(Prompt): The answer must be an exact copy of the entries that follow, with all images removed.
::: Information :::
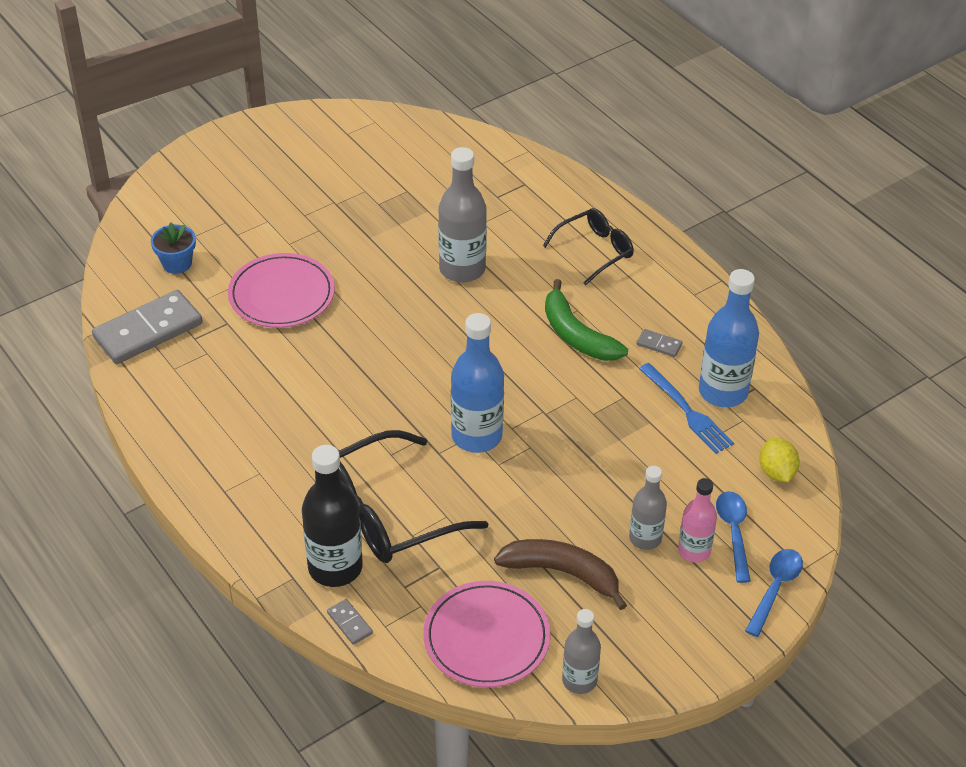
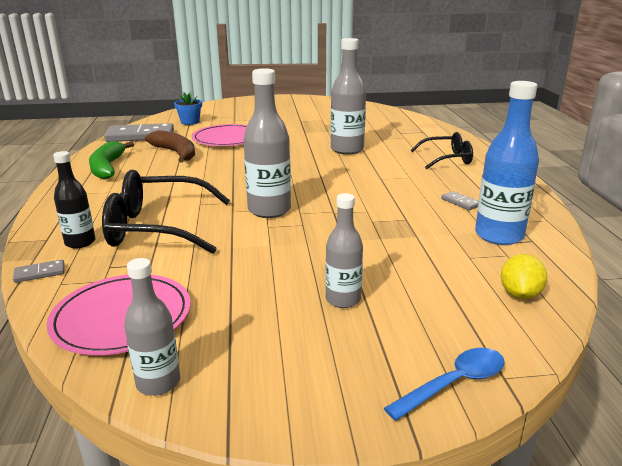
camera: 30 degrees right, 20 degrees down
(335, 567) = (80, 242): black bottle -> black bottle, size x0.61
(350, 623) = (40, 273): grey domino -> grey domino turned 75 degrees clockwise
(476, 436) = (269, 210): blue bottle -> grey bottle
(562, 573) = (241, 298): brown banana -> brown banana (176, 153)
(576, 335) = (397, 186): green banana -> green banana (107, 167)
(687, 411) = (456, 238): blue fork -> none
(694, 551) = (384, 323): pink bottle -> none
(734, 533) = (439, 323): blue spoon -> none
:::
(Completed exercise):
camera: 30 degrees right, 20 degrees down
(335, 567) = (80, 242): black bottle -> black bottle, size x0.61
(350, 623) = (40, 273): grey domino -> grey domino turned 75 degrees clockwise
(476, 436) = (269, 210): blue bottle -> grey bottle
(562, 573) = (241, 298): brown banana -> brown banana (176, 153)
(576, 335) = (397, 186): green banana -> green banana (107, 167)
(687, 411) = (456, 238): blue fork -> none
(694, 551) = (384, 323): pink bottle -> none
(734, 533) = (439, 323): blue spoon -> none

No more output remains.